• Exercise goal
Among the records below, find the line that has "(564, 201) = (1064, 342): orange"; from there, give the lines again exactly, and stop after the line that has "(819, 458) = (1070, 822): green".

• Dataset content
──────────────────────────────

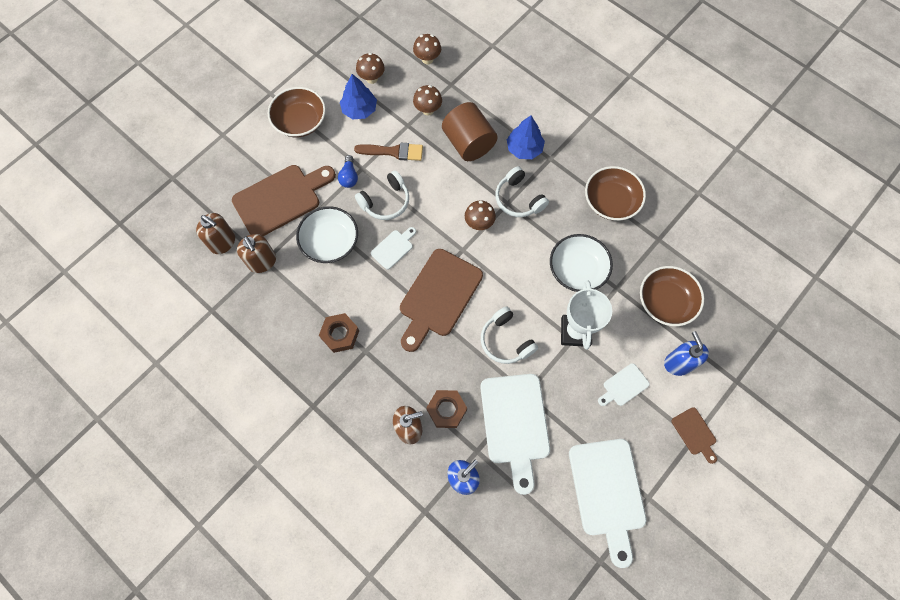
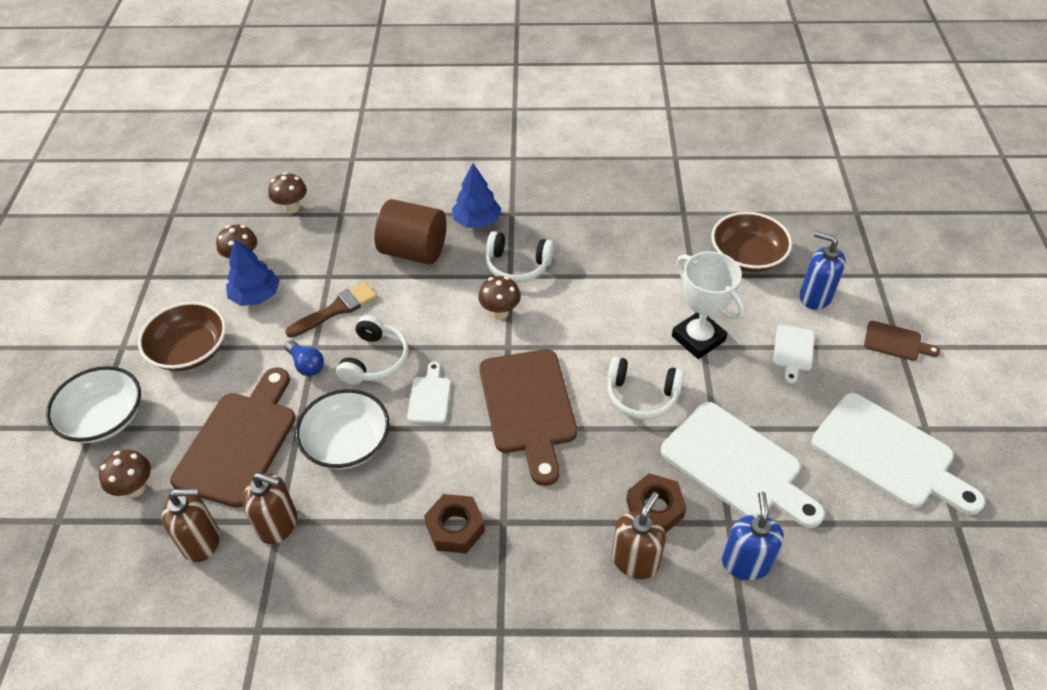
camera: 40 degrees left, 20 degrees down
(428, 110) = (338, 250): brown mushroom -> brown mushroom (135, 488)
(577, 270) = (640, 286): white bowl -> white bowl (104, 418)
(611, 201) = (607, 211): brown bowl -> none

──────────────────────────────

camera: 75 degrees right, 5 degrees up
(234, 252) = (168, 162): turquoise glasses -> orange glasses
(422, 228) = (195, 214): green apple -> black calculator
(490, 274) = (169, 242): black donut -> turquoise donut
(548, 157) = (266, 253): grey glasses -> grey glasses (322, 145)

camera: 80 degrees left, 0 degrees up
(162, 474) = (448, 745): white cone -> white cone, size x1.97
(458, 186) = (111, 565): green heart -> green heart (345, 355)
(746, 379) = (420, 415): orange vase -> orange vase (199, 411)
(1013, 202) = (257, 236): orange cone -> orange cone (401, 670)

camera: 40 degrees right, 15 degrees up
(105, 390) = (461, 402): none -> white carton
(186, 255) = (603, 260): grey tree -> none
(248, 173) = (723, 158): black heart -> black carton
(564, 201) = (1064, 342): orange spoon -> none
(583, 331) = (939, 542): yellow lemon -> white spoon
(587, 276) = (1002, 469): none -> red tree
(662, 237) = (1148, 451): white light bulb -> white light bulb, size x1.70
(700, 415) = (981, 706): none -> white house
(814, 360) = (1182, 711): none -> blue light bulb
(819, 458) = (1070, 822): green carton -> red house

──────────────────────────────

• Written response
(564, 201) = (1064, 342): orange spoon -> none
(583, 331) = (939, 542): yellow lemon -> white spoon
(587, 276) = (1002, 469): none -> red tree
(662, 237) = (1148, 451): white light bulb -> white light bulb, size x1.70
(700, 415) = (981, 706): none -> white house
(814, 360) = (1182, 711): none -> blue light bulb
(819, 458) = (1070, 822): green carton -> red house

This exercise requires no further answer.